__Work instruction__. Please copy each line of the records below that includes the word "capsule".

__Data supplied__.
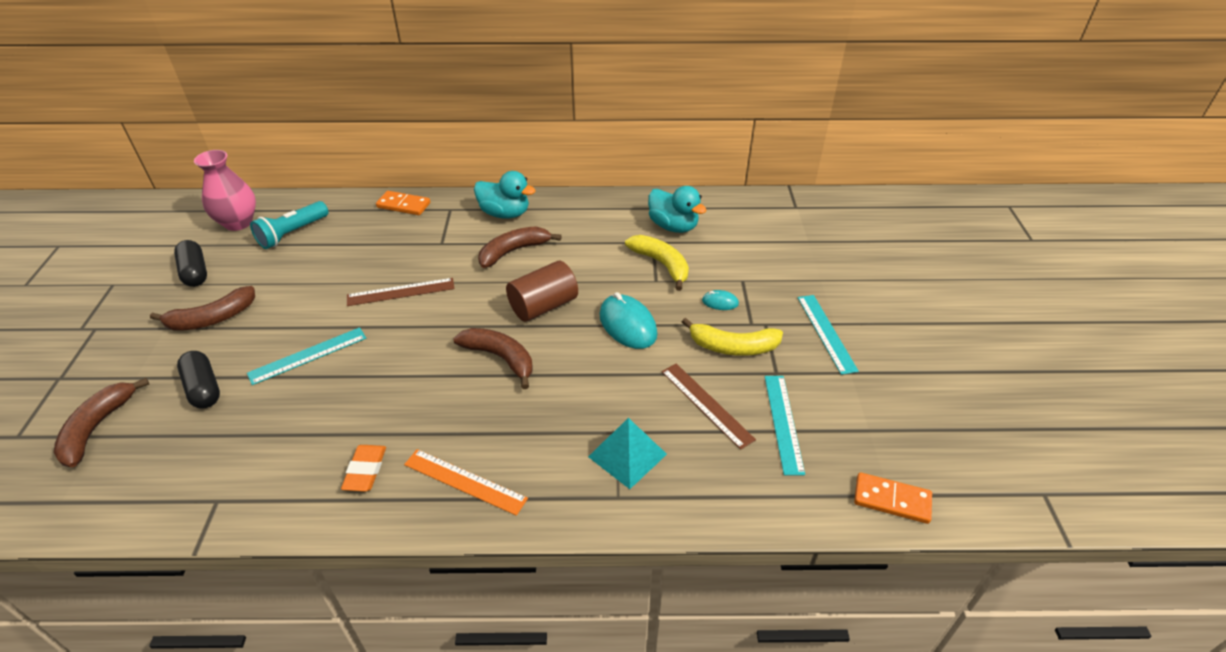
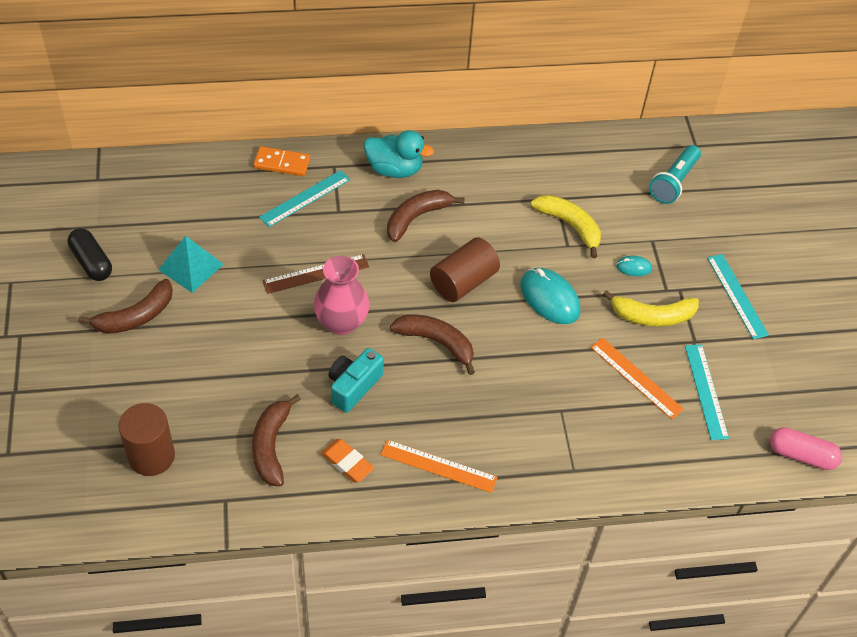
camera: 10 degrees left, 10 degrees up
(97, 428) = (80, 440): brown banana -> brown banana (271, 446)
(161, 449) = (151, 456): none -> brown cylinder
(203, 388) = (163, 393): black capsule -> none
(238, 222) = (109, 196): pink vase -> pink vase (341, 322)
(292, 233) = (174, 207): turquoise flashlight -> turquoise flashlight (673, 182)
(308, 355) = (249, 351): turquoise ruler -> turquoise ruler (305, 198)
(365, 470) = (347, 462): orange eraser -> orange eraser turned 45 degrees counterclockwise
(400, 394) = (353, 386): none -> turquoise camera
(627, 455) = (574, 432): turquoise pyramid -> turquoise pyramid (191, 267)
(673, 226) = (574, 177): turquoise duck -> none
(706, 404) = (636, 377): brown ruler -> orange ruler
(892, 500) = (801, 455): orange domino -> pink capsule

__Task answer__.
(203, 388) = (163, 393): black capsule -> none
(892, 500) = (801, 455): orange domino -> pink capsule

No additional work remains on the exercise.